Beginning at the line that contains "(444, 228) = (554, 203): red", output each line exactly through the end of the records, and drop any pictures.

======== EXCERPTED RECORDS ========

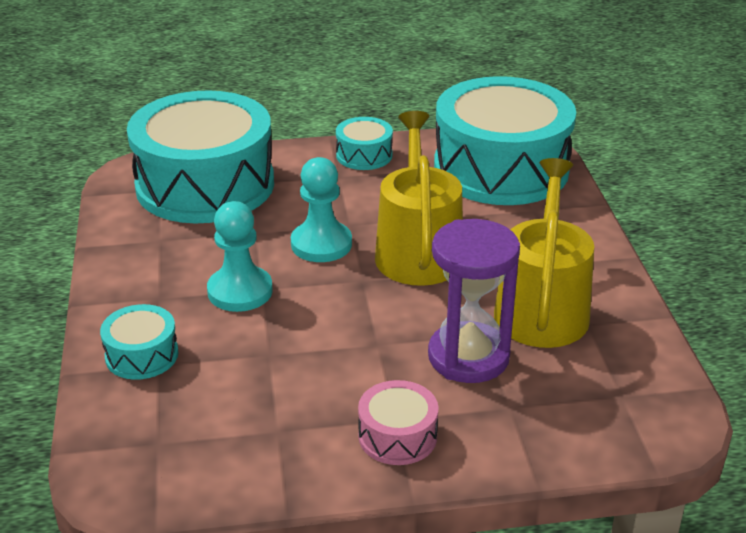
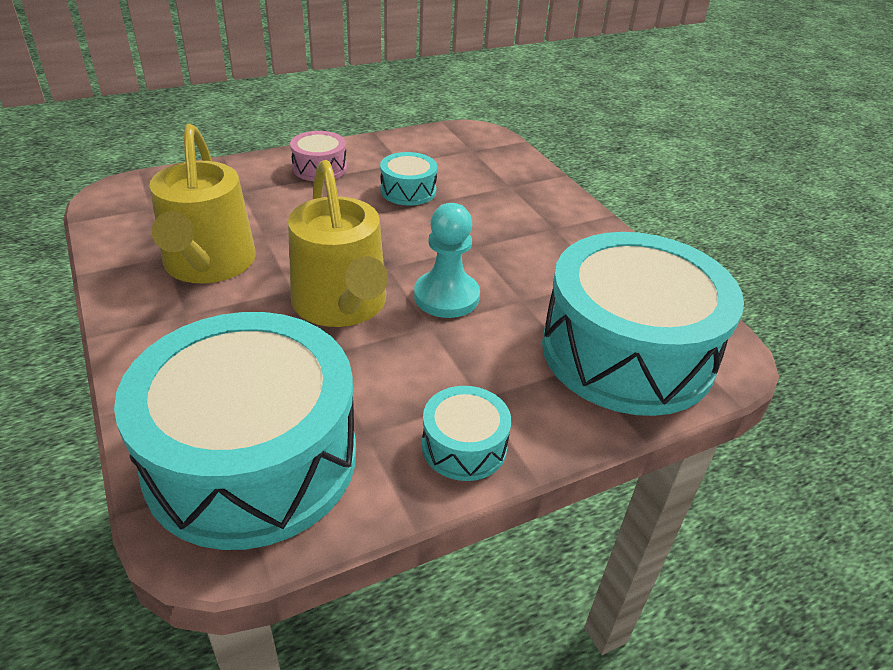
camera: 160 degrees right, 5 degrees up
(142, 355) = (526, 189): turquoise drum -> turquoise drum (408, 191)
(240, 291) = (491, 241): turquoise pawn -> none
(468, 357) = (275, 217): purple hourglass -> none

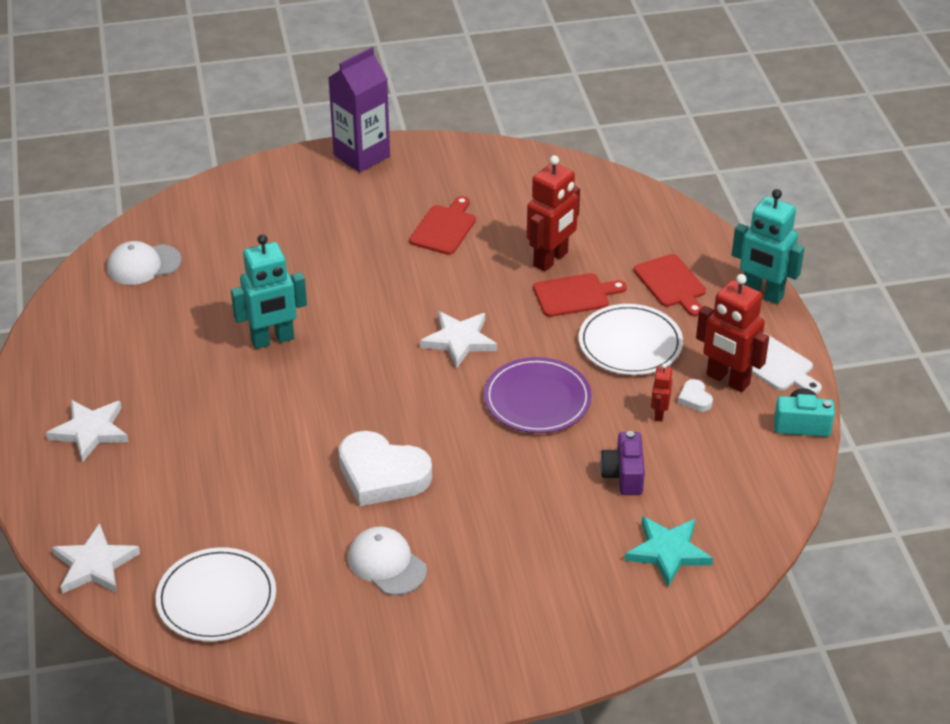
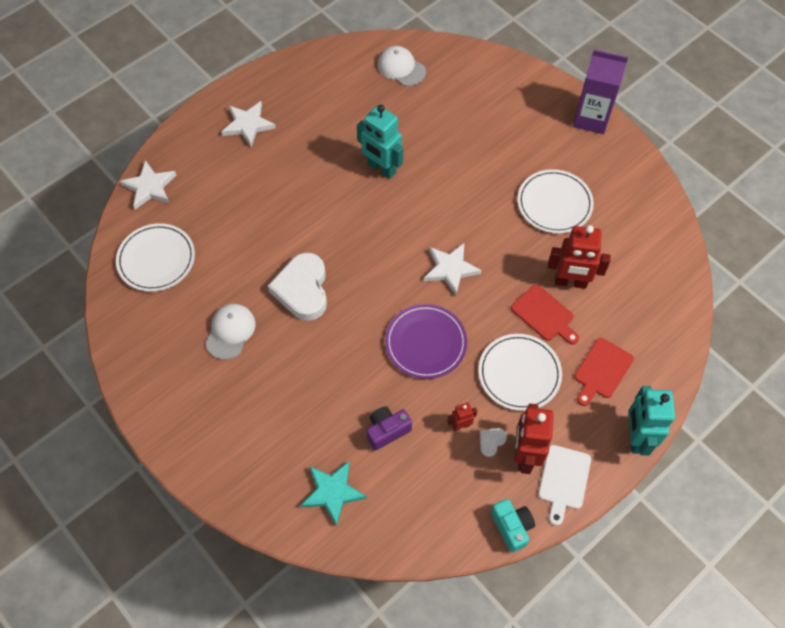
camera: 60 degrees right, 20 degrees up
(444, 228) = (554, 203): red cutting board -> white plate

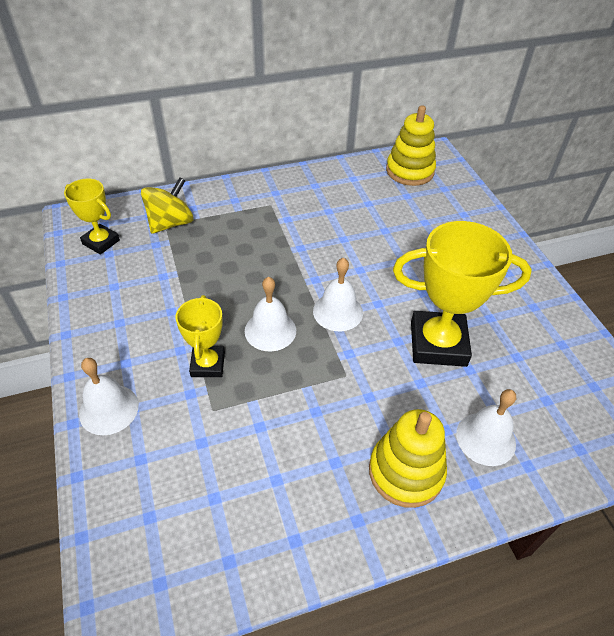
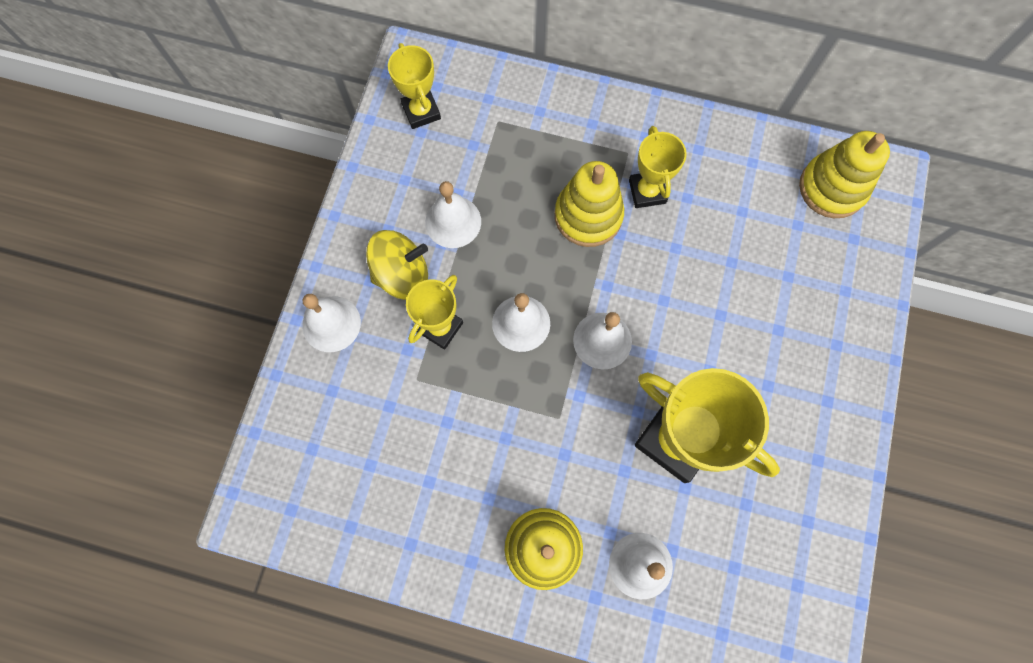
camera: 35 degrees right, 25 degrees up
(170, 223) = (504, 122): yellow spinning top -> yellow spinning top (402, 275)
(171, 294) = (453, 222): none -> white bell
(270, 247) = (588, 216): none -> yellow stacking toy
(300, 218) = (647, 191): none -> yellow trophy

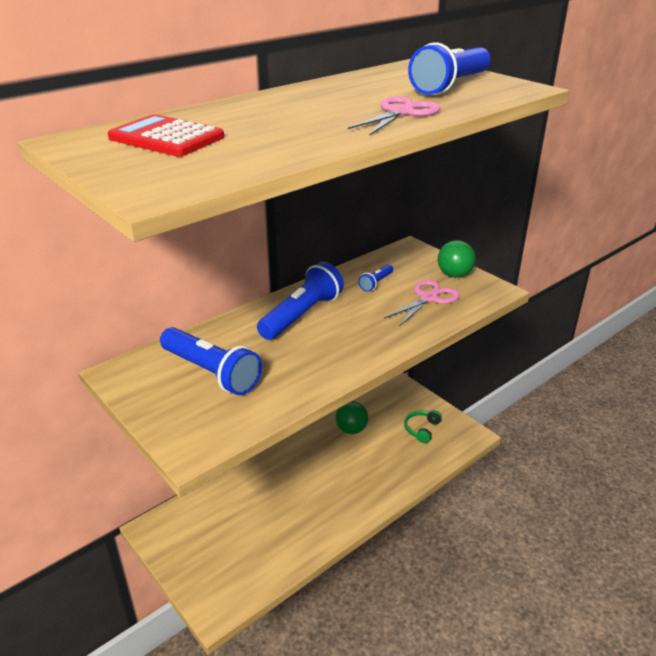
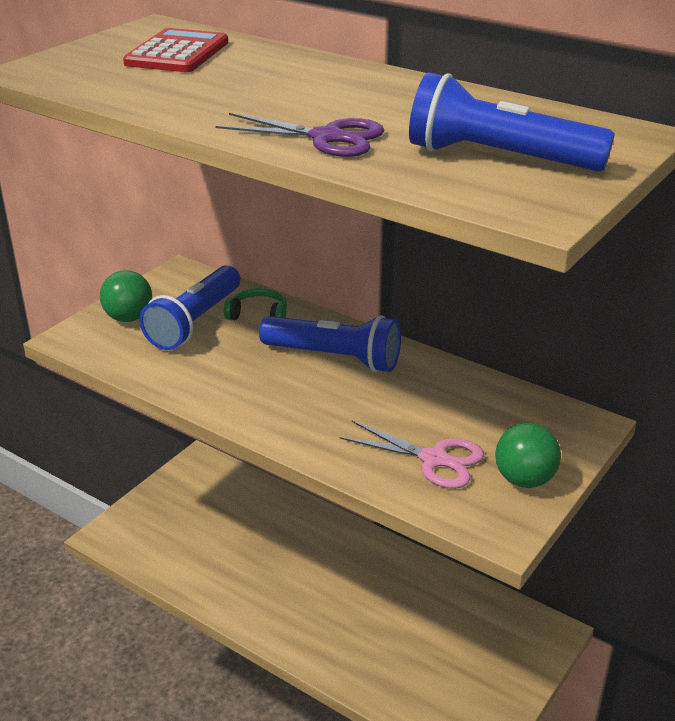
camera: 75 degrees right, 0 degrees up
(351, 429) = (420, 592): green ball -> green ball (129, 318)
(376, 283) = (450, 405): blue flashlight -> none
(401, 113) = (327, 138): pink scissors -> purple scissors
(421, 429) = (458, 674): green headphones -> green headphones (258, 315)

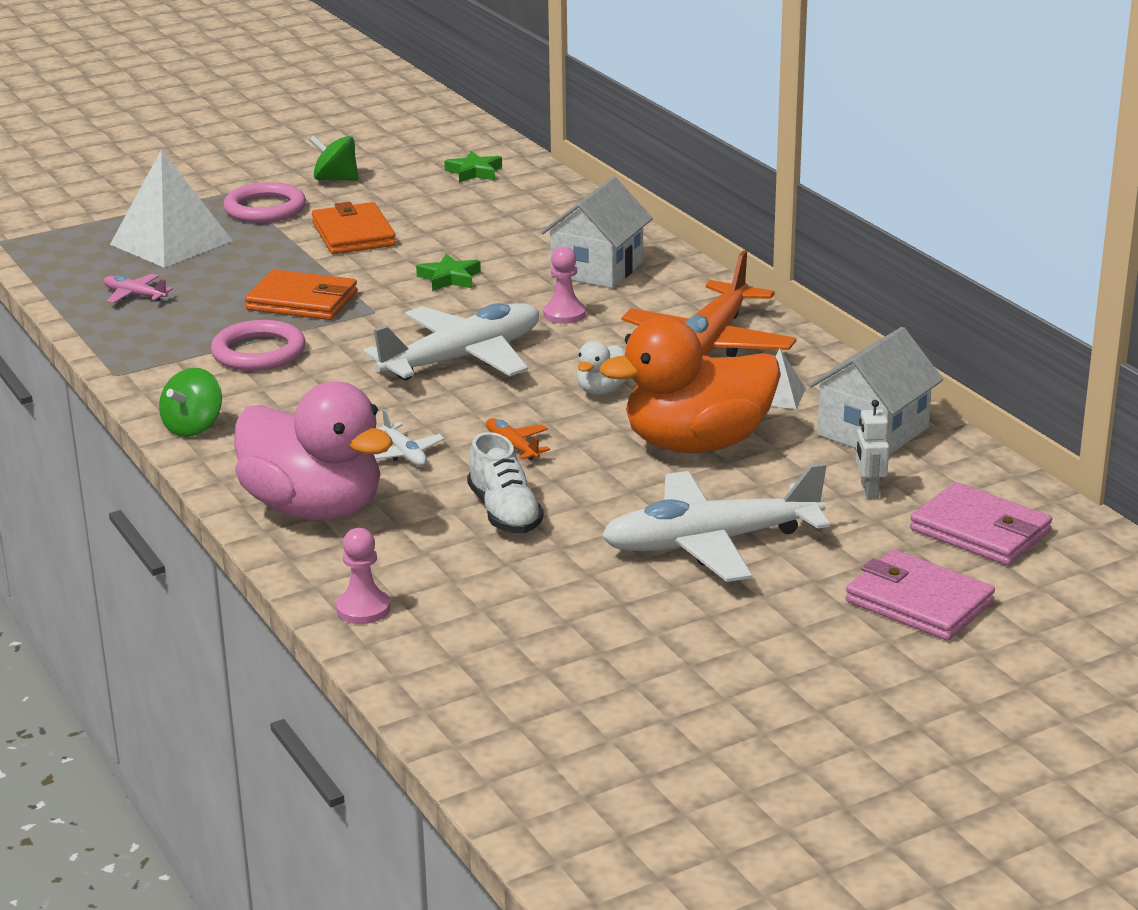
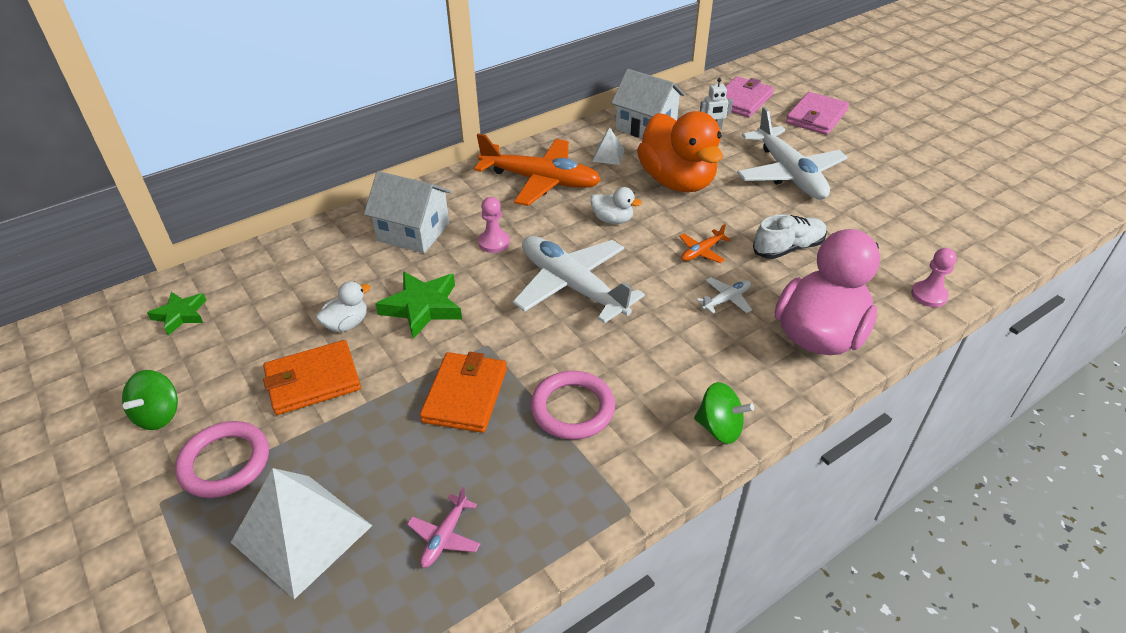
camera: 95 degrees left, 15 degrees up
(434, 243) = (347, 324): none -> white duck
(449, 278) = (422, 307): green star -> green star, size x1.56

========

### RESPONSE BELOW
(444, 228) = (554, 203): red cutting board -> white plate

camera: 35 degrees right, 25 degrees up
(170, 223) = (504, 122): yellow spinning top -> yellow spinning top (402, 275)
(171, 294) = (453, 222): none -> white bell
(270, 247) = (588, 216): none -> yellow stacking toy
(300, 218) = (647, 191): none -> yellow trophy

camera: 75 degrees right, 0 degrees up
(351, 429) = (420, 592): green ball -> green ball (129, 318)
(376, 283) = (450, 405): blue flashlight -> none
(401, 113) = (327, 138): pink scissors -> purple scissors
(421, 429) = (458, 674): green headphones -> green headphones (258, 315)

camera: 95 degrees left, 15 degrees up
(434, 243) = (347, 324): none -> white duck
(449, 278) = (422, 307): green star -> green star, size x1.56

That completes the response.